WORK ITEM
Scan the entries below for the string "carrot" and copy every line where it turns up.
Top of RECORDS PROVIDED
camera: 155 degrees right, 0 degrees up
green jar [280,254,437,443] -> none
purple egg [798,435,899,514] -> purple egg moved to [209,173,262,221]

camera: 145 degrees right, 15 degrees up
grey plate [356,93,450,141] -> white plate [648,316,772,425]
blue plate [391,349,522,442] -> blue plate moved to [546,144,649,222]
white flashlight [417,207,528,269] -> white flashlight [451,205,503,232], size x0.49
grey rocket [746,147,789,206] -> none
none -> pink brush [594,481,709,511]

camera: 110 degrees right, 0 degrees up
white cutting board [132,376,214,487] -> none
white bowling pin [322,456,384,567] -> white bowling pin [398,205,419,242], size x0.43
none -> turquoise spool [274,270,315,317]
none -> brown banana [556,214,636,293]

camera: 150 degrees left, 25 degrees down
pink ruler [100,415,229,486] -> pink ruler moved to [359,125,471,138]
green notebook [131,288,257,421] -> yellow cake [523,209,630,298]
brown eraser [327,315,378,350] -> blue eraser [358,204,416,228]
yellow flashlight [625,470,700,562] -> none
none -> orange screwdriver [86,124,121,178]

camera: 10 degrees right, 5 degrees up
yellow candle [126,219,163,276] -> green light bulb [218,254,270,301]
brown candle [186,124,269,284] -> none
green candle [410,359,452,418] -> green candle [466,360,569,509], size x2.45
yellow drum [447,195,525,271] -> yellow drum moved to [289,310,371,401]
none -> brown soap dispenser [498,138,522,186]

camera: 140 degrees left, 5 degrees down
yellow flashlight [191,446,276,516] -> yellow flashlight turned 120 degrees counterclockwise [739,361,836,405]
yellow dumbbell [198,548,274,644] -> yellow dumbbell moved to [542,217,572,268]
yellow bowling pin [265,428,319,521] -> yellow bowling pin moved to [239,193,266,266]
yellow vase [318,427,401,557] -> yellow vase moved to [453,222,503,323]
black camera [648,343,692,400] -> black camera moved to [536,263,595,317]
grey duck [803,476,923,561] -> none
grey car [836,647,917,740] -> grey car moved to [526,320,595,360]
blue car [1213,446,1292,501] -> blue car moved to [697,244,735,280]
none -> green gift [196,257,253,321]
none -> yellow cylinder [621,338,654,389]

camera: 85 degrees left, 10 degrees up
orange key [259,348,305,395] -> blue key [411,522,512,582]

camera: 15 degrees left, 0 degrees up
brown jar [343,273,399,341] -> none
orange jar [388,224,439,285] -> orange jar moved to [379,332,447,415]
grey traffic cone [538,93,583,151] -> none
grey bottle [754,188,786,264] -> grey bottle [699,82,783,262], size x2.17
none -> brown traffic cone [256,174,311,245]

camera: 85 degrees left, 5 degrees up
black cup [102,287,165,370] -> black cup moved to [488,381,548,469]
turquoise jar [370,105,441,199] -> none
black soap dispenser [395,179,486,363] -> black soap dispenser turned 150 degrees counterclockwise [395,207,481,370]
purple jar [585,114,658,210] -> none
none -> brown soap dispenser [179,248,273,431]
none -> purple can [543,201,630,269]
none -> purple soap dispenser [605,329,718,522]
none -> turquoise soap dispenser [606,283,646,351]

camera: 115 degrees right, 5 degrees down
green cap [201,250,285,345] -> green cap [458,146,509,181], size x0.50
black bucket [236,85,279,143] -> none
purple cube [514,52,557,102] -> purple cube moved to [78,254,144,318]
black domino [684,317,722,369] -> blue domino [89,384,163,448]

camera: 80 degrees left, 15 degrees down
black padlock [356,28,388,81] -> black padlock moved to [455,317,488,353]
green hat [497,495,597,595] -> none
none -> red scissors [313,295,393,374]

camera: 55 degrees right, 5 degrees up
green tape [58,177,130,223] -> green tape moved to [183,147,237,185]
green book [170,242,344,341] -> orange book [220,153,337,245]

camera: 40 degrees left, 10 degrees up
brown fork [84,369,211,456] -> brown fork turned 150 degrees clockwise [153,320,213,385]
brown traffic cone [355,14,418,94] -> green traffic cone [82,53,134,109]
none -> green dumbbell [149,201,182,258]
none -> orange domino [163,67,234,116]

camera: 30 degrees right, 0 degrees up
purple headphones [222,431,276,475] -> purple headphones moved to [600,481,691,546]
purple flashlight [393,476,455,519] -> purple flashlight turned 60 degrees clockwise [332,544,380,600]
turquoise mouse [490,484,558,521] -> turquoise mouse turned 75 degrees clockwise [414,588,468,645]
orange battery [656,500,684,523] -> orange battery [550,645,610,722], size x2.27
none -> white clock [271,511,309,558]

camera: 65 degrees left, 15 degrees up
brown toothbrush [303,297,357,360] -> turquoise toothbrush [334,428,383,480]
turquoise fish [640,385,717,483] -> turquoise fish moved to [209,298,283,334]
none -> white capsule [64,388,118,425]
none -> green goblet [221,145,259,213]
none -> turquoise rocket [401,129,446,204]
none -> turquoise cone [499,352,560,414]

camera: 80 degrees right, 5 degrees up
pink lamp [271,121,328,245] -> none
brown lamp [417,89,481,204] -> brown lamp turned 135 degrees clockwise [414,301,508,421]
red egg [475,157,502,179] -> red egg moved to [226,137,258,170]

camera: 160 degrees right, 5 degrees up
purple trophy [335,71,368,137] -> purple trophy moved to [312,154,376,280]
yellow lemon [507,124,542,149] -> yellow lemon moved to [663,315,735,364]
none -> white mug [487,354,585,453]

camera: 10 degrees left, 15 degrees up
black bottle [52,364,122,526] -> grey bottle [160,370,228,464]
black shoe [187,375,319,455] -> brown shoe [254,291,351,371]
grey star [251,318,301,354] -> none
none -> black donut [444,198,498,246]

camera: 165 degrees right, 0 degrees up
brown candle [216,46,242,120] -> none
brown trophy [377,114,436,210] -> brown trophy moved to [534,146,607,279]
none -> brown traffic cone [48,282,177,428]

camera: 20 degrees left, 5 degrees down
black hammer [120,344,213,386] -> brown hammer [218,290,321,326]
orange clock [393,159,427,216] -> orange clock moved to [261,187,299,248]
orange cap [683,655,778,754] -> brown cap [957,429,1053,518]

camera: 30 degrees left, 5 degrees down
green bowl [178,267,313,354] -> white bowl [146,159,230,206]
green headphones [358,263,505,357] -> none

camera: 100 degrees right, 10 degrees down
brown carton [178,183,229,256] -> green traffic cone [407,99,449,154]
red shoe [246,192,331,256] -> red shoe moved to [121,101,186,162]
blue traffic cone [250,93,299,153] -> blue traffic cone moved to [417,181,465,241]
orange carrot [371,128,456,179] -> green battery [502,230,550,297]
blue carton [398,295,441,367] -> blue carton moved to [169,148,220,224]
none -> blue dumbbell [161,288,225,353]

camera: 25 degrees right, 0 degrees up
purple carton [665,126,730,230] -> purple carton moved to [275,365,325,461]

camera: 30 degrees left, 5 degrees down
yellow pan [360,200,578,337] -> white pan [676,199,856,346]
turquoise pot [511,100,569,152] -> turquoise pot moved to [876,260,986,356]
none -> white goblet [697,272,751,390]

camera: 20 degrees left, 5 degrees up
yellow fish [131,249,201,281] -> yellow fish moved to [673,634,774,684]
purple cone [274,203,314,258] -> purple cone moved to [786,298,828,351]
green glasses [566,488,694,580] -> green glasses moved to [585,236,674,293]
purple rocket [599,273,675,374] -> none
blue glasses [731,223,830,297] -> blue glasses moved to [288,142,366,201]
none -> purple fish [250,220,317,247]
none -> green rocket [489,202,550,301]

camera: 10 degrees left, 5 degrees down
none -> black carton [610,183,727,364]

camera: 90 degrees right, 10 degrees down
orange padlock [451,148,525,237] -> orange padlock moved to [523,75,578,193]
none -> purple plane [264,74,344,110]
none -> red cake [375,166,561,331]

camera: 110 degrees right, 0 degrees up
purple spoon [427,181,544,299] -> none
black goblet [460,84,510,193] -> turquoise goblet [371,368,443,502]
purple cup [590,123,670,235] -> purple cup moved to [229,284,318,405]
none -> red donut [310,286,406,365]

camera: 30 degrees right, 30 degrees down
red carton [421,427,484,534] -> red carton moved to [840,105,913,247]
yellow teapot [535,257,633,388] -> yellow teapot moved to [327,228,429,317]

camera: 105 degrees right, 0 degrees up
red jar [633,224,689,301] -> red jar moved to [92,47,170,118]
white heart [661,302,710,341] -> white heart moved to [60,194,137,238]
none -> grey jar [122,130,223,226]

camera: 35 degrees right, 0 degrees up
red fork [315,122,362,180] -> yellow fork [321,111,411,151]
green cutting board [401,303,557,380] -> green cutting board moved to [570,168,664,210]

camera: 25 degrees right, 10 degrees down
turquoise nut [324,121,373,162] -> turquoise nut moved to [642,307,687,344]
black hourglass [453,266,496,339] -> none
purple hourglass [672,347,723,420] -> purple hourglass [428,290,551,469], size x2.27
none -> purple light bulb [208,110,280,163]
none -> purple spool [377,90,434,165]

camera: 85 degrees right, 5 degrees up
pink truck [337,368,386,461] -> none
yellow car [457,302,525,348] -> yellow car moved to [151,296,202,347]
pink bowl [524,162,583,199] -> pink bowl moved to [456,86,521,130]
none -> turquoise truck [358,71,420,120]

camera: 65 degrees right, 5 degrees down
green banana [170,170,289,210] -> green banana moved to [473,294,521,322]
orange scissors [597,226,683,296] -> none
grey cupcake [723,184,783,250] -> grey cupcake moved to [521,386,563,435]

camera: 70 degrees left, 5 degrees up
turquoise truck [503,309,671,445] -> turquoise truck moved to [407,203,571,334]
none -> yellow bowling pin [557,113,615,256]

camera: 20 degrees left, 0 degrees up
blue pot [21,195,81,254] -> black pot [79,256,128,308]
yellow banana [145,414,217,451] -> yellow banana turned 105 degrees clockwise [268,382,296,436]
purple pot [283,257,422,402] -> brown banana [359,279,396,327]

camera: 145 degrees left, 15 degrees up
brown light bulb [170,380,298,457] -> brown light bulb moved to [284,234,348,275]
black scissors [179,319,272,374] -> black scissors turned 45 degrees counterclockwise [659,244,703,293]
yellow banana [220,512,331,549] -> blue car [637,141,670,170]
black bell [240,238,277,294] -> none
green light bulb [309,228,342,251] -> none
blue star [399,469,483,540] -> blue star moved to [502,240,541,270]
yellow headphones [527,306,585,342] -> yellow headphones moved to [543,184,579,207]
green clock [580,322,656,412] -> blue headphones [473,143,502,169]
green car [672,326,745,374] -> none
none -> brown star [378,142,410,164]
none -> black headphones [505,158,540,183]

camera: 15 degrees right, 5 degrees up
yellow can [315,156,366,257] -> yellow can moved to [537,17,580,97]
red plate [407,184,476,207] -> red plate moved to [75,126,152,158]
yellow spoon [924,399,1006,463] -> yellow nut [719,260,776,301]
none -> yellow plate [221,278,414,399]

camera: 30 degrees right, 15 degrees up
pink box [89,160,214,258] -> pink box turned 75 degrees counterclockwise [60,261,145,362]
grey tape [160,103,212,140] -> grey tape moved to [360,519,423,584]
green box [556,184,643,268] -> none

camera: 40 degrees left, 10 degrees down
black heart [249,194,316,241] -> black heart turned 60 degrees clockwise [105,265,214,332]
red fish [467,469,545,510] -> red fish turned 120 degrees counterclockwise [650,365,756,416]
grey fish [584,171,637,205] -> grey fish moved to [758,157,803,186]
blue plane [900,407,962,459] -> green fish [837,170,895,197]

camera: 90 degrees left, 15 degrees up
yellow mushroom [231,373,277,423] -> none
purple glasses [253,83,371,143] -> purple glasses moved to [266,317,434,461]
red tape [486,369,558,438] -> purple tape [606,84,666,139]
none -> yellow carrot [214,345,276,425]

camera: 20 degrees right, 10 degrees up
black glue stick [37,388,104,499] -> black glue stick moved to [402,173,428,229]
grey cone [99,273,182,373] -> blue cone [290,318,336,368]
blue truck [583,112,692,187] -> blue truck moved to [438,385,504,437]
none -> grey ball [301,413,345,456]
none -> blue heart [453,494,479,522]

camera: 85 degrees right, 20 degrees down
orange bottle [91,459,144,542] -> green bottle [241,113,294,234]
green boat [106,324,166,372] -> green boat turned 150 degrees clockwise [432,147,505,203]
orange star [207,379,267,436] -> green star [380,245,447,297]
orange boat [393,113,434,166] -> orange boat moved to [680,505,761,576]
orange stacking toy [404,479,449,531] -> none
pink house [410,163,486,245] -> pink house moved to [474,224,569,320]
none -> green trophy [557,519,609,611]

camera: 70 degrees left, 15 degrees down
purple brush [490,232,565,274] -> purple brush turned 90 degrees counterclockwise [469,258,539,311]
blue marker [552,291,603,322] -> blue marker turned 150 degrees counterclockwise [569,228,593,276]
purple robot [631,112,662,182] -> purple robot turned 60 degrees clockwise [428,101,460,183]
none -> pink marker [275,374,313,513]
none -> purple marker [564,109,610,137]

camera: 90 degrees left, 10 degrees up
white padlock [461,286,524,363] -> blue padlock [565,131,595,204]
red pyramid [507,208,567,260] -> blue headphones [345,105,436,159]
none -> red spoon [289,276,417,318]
Bottom of RECORDS PROVIDED
EXPECTED ANSWER
orange carrot [371,128,456,179] -> green battery [502,230,550,297]
none -> yellow carrot [214,345,276,425]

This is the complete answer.